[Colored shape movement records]
_ _ _ _
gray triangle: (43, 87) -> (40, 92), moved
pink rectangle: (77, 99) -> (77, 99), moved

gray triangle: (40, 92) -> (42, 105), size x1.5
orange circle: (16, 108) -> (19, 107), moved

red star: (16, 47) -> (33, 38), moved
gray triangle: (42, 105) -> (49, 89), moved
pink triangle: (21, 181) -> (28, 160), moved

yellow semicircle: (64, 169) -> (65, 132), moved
_ _ _ _
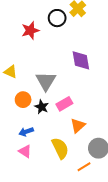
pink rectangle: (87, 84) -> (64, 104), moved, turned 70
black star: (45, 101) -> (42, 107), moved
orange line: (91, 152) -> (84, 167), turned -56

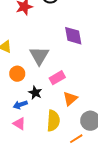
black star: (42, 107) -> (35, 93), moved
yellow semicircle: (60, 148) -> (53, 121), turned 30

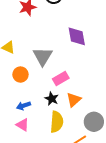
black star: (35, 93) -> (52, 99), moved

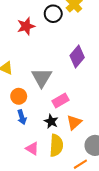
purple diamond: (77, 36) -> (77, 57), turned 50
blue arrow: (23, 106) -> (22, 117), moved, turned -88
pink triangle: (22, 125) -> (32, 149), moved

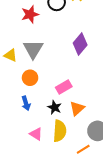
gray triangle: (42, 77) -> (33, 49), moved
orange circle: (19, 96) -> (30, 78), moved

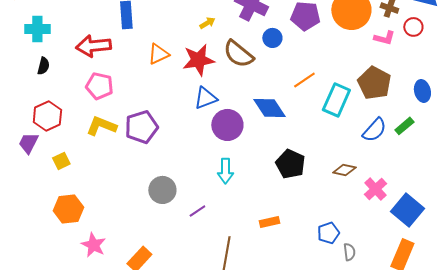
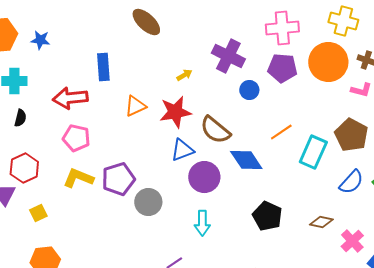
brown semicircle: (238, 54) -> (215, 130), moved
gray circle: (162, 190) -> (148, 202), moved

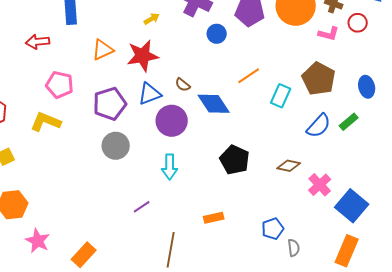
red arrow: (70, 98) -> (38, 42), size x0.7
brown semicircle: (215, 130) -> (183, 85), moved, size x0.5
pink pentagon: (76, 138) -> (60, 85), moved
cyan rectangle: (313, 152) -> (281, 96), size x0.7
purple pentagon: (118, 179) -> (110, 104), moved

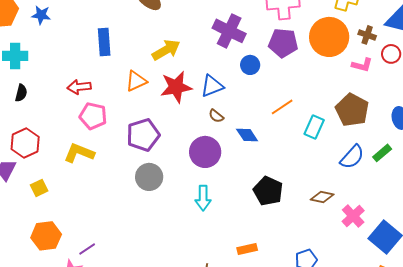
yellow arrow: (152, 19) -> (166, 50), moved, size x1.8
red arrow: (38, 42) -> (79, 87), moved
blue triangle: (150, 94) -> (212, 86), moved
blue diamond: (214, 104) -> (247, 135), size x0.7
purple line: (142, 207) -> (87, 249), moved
_ _ _ _
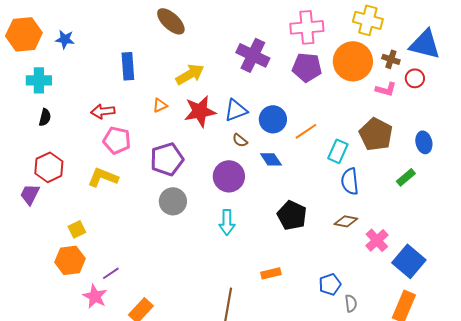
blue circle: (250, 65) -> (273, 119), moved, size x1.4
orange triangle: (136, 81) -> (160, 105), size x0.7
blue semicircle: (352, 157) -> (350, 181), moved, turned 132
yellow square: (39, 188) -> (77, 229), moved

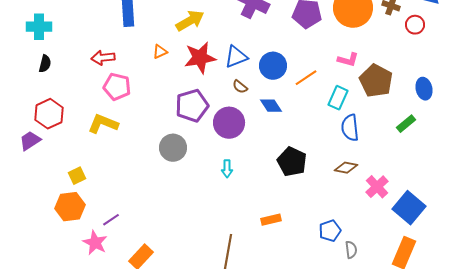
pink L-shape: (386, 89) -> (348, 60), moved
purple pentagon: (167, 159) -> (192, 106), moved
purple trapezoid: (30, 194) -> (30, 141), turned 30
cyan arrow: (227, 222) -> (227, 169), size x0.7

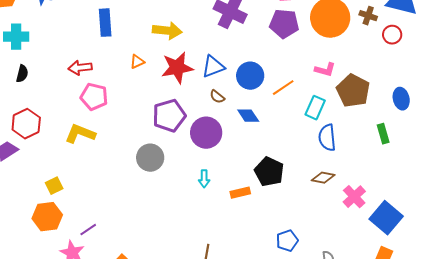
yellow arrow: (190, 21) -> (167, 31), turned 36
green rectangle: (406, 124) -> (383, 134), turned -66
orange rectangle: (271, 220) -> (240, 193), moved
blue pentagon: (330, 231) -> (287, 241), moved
_ _ _ _
◆ Prompt:
Using the entries above, reproduce word for word only the lines from the one that contains "cyan rectangle: (313, 152)" to the one that contains "purple line: (142, 207) -> (87, 249), moved", both ends included, and drop every picture.

◆ Task result:
cyan rectangle: (313, 152) -> (281, 96), size x0.7
purple pentagon: (118, 179) -> (110, 104), moved

yellow arrow: (152, 19) -> (166, 50), moved, size x1.8
red arrow: (38, 42) -> (79, 87), moved
blue triangle: (150, 94) -> (212, 86), moved
blue diamond: (214, 104) -> (247, 135), size x0.7
purple line: (142, 207) -> (87, 249), moved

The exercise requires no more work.